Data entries
★ ★ ★ ★ ★ ★ ★

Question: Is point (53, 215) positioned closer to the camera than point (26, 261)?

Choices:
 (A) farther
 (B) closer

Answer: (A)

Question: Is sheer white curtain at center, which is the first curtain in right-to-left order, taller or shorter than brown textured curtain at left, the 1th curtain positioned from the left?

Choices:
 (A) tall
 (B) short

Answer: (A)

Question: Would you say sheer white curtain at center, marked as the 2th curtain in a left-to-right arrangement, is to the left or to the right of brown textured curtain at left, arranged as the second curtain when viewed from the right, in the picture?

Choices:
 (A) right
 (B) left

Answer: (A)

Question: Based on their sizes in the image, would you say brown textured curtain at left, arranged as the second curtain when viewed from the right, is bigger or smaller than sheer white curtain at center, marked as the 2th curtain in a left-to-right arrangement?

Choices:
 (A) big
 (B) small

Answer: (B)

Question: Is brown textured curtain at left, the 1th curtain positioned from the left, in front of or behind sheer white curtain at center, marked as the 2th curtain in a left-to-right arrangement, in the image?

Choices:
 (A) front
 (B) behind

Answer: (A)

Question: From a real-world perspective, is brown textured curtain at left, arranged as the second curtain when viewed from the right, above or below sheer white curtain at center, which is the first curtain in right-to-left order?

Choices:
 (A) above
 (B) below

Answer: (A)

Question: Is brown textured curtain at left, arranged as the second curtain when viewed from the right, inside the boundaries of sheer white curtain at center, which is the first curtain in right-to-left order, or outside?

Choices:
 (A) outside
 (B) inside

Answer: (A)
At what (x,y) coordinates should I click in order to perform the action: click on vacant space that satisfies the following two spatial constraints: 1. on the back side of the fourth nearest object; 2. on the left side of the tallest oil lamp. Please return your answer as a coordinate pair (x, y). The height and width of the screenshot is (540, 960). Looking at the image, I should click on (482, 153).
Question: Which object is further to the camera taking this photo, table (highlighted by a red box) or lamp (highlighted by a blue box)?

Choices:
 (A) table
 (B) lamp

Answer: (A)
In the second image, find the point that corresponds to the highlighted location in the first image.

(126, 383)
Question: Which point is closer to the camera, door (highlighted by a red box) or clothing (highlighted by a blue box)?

★ ★ ★ ★ ★ ★ ★

> [Task objective] Print the data above again line for line, keeping every word and mark unchanged.

> [Final result]
Question: Is point (53, 215) positioned closer to the camera than point (26, 261)?

Choices:
 (A) farther
 (B) closer

Answer: (A)

Question: Is sheer white curtain at center, which is the first curtain in right-to-left order, taller or shorter than brown textured curtain at left, the 1th curtain positioned from the left?

Choices:
 (A) tall
 (B) short

Answer: (A)

Question: Would you say sheer white curtain at center, marked as the 2th curtain in a left-to-right arrangement, is to the left or to the right of brown textured curtain at left, arranged as the second curtain when viewed from the right, in the picture?

Choices:
 (A) right
 (B) left

Answer: (A)

Question: Based on their sizes in the image, would you say brown textured curtain at left, arranged as the second curtain when viewed from the right, is bigger or smaller than sheer white curtain at center, marked as the 2th curtain in a left-to-right arrangement?

Choices:
 (A) big
 (B) small

Answer: (B)

Question: Is brown textured curtain at left, the 1th curtain positioned from the left, in front of or behind sheer white curtain at center, marked as the 2th curtain in a left-to-right arrangement, in the image?

Choices:
 (A) front
 (B) behind

Answer: (A)

Question: From a real-world perspective, is brown textured curtain at left, arranged as the second curtain when viewed from the right, above or below sheer white curtain at center, which is the first curtain in right-to-left order?

Choices:
 (A) above
 (B) below

Answer: (A)

Question: Is brown textured curtain at left, arranged as the second curtain when viewed from the right, inside the boundaries of sheer white curtain at center, which is the first curtain in right-to-left order, or outside?

Choices:
 (A) outside
 (B) inside

Answer: (A)
At what (x,y) coordinates should I click in order to perform the action: click on vacant space that satisfies the following two spatial constraints: 1. on the back side of the fourth nearest object; 2. on the left side of the tallest oil lamp. Please return your answer as a coordinate pair (x, y). The height and width of the screenshot is (540, 960). Looking at the image, I should click on (482, 153).
Question: Which object is further to the camera taking this photo, table (highlighted by a red box) or lamp (highlighted by a blue box)?

Choices:
 (A) table
 (B) lamp

Answer: (A)
In the second image, find the point that corresponds to the highlighted location in the first image.

(126, 383)
Question: Which point is closer to the camera, door (highlighted by a red box) or clothing (highlighted by a blue box)?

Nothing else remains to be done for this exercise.